▶ _ABOUT THIS EXERCISE_: Look through the records below for the line with "TR2: PMOS SI2301". Return that line and each one after it up to and including the line with "U3: TJA1050 -> MCP2561", exactly.

▶ _DATA RECORDS_:
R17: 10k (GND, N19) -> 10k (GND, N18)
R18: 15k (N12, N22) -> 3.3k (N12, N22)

==

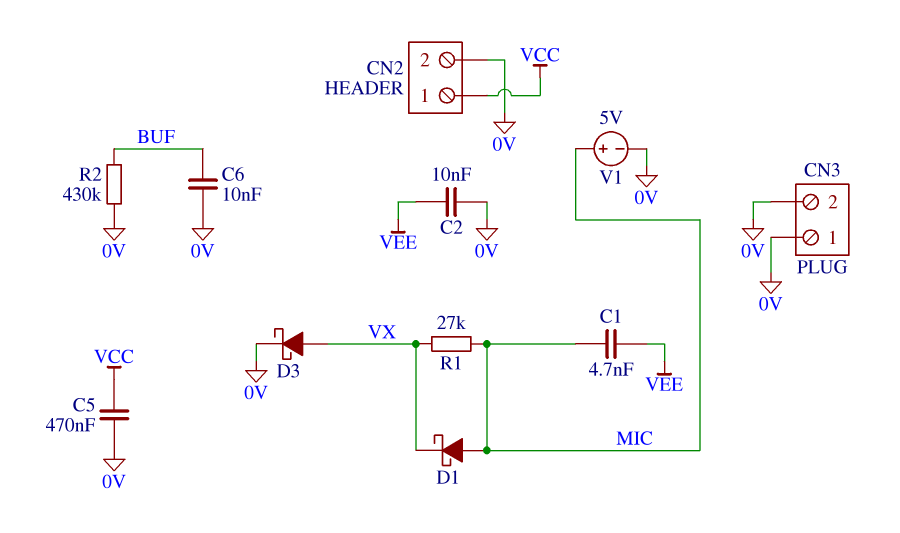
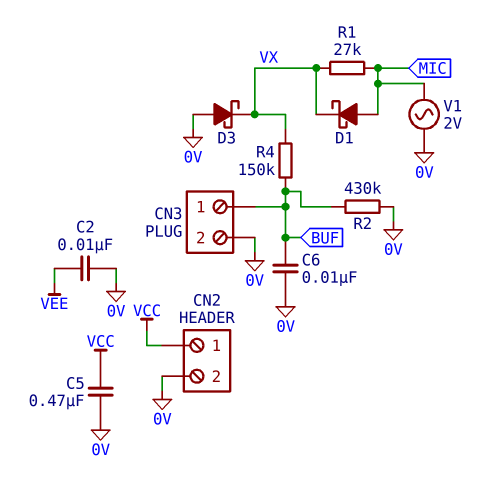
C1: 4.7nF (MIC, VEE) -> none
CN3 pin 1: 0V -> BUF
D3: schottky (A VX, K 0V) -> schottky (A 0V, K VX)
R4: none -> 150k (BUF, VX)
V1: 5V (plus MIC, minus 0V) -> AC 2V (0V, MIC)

==

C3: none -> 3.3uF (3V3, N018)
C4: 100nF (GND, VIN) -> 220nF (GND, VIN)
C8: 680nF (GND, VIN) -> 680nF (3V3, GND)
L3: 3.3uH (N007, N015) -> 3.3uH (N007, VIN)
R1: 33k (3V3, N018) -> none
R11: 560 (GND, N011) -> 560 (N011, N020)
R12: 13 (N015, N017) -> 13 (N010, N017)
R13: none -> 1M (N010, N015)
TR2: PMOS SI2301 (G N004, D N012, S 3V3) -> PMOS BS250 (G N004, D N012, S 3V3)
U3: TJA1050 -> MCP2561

▶ _RESULT OF THE EXERCISE_:
TR2: PMOS SI2301 (G N004, D N012, S 3V3) -> PMOS BS250 (G N004, D N012, S 3V3)
U3: TJA1050 -> MCP2561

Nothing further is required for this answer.